Exercise goal
Output each of the entries exactly, skipping every picture they contain.

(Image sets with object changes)
= = =
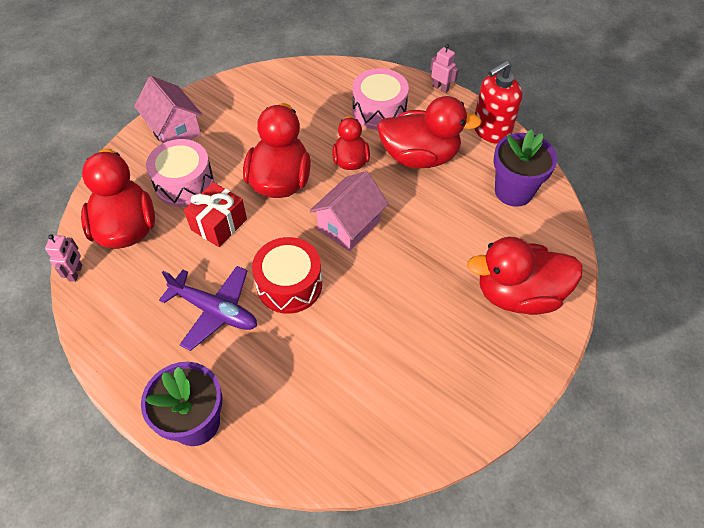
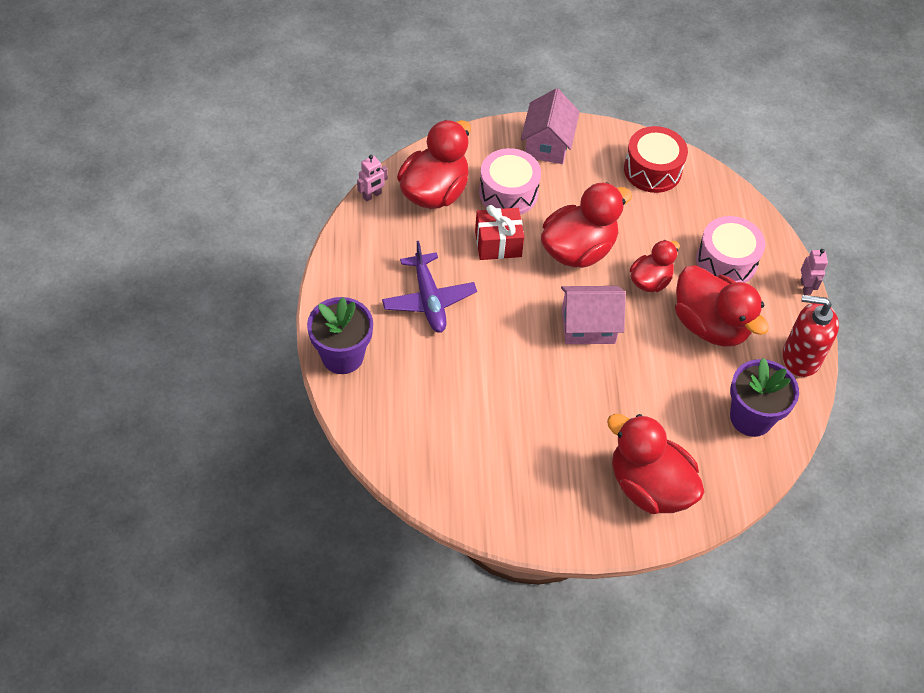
camera: 45 degrees right, 0 degrees up
(289, 284) = (496, 328): red drum -> red drum (652, 170)

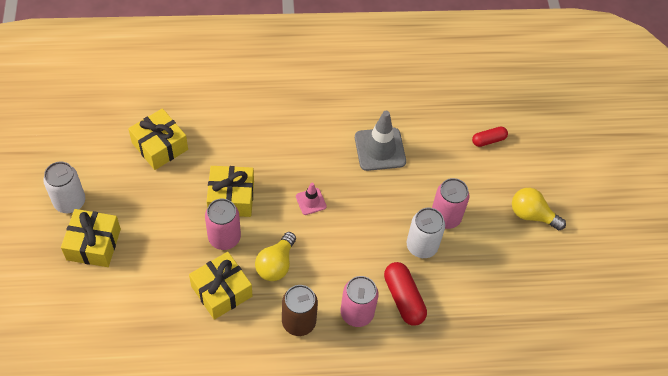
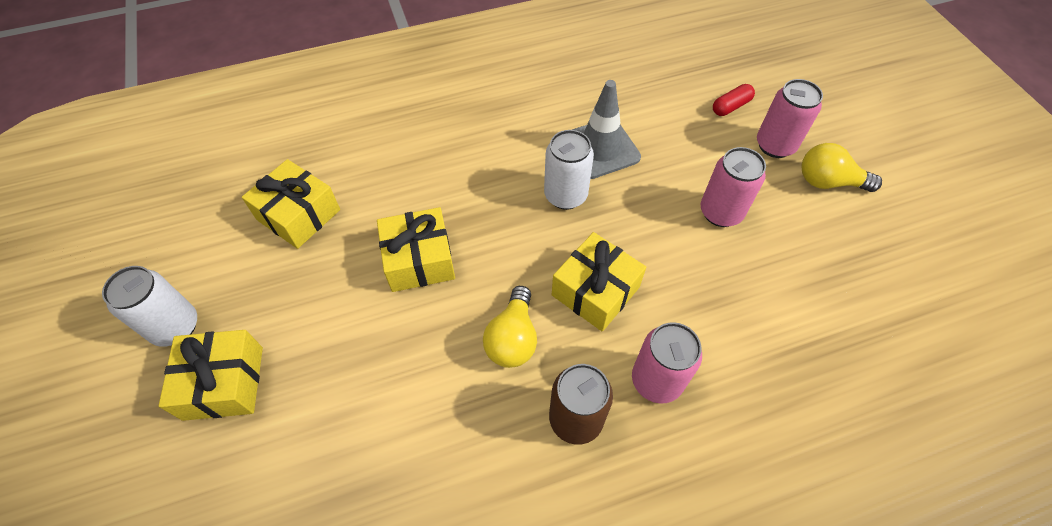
camera: 10 degrees left, 0 degrees up
(221, 291) = (443, 403): yellow gift -> yellow gift (595, 291)
(224, 238) = (425, 319): pink can -> pink can (775, 145)
(311, 201) = (533, 237): pink traffic cone -> none
(403, 298) = (713, 339): red capsule -> none
(421, 246) = (706, 258): white can -> white can (565, 195)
= = =
Task result
camera: 45 degrees right, 0 degrees up
(289, 284) = (496, 328): red drum -> red drum (652, 170)

camera: 10 degrees left, 0 degrees up
(221, 291) = (443, 403): yellow gift -> yellow gift (595, 291)
(224, 238) = (425, 319): pink can -> pink can (775, 145)
(311, 201) = (533, 237): pink traffic cone -> none
(403, 298) = (713, 339): red capsule -> none
(421, 246) = (706, 258): white can -> white can (565, 195)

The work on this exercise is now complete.